_Work instructions_
Only the lines from the one containing "D7: schottky 1N5817" through the end of the listing below belong in your answer; retype them exactly.

_Exercise data_
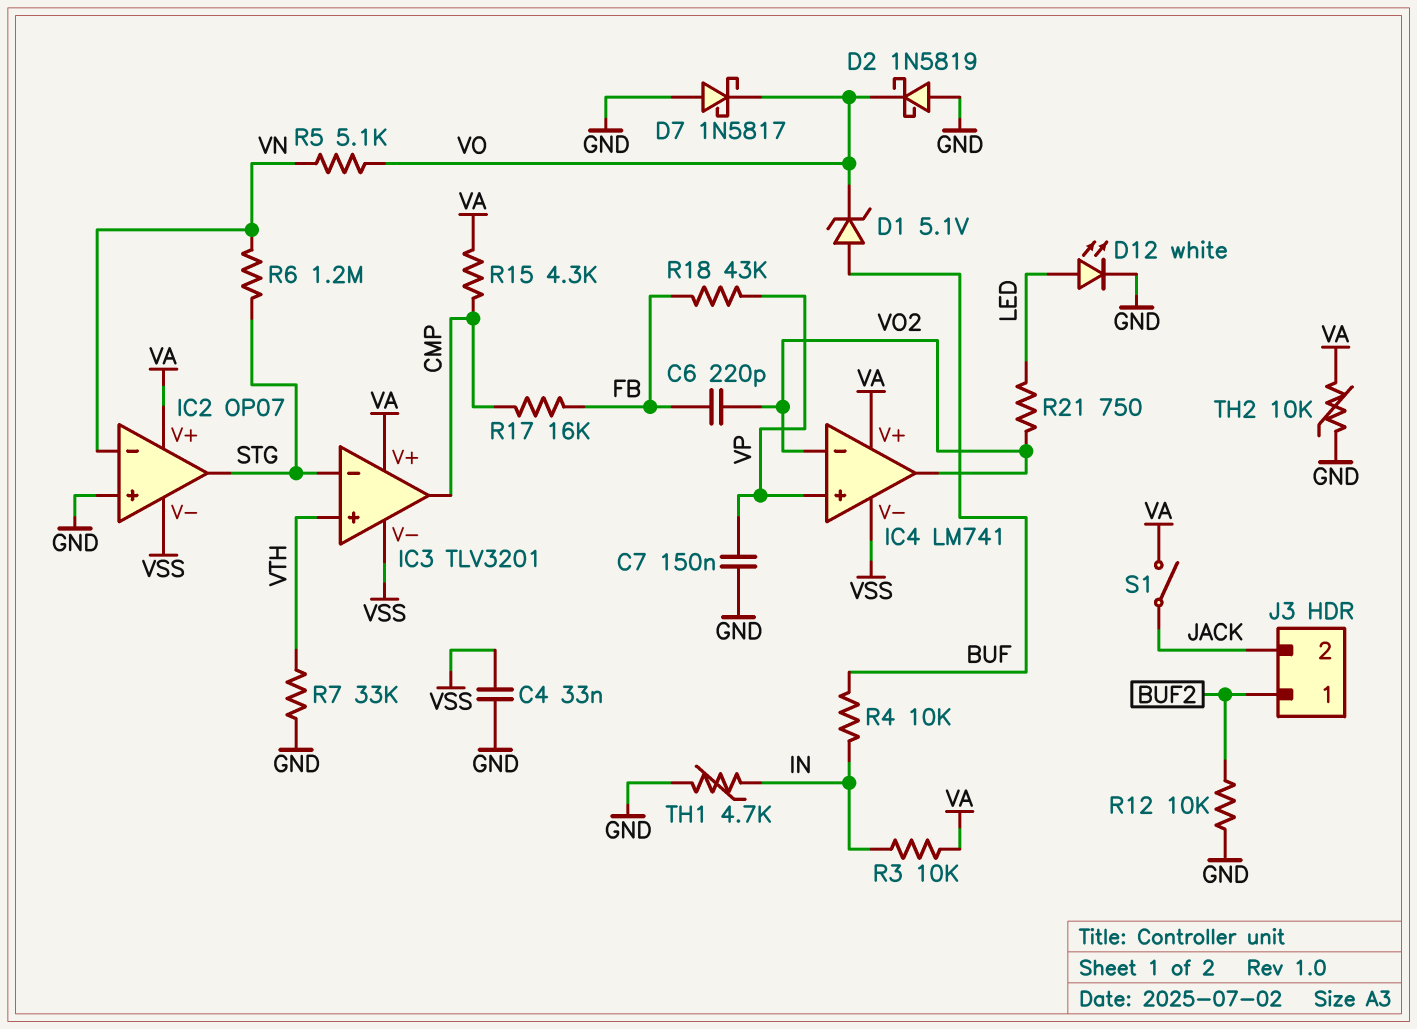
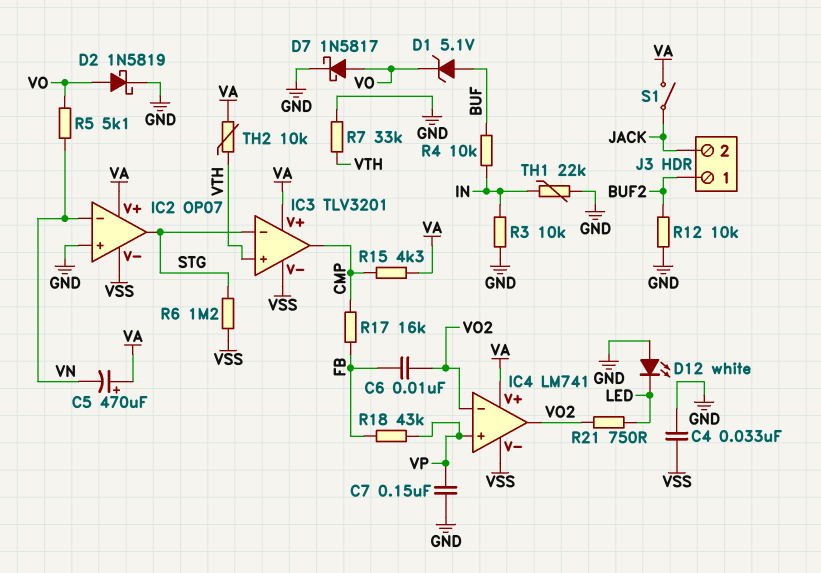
C5: none -> 470uF (plus VA, minus VN)
C6: 220pF (FB, VO2) -> 10nF (FB, VO2)
D2: schottky 1N5819 (A GND, K VO) -> schottky 1N5819 (A VO, K GND)
D7: schottky 1N5817 (A GND, K VO) -> schottky 1N5817 (A VO, K GND)
D12: LED white (A LED, K GND) -> LED white (A GND, K LED)
R3: 10k (IN, VA) -> 10k (GND, IN)
R6: 1.2M (STG, VN) -> 1.2M (STG, VSS)
TH1: 4.7k (GND, IN) -> 22k (GND, IN)
TH2: 10k (GND, VA) -> 10k (VA, VTH)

_Response to this task_
D7: schottky 1N5817 (A GND, K VO) -> schottky 1N5817 (A VO, K GND)
D12: LED white (A LED, K GND) -> LED white (A GND, K LED)
R3: 10k (IN, VA) -> 10k (GND, IN)
R6: 1.2M (STG, VN) -> 1.2M (STG, VSS)
TH1: 4.7k (GND, IN) -> 22k (GND, IN)
TH2: 10k (GND, VA) -> 10k (VA, VTH)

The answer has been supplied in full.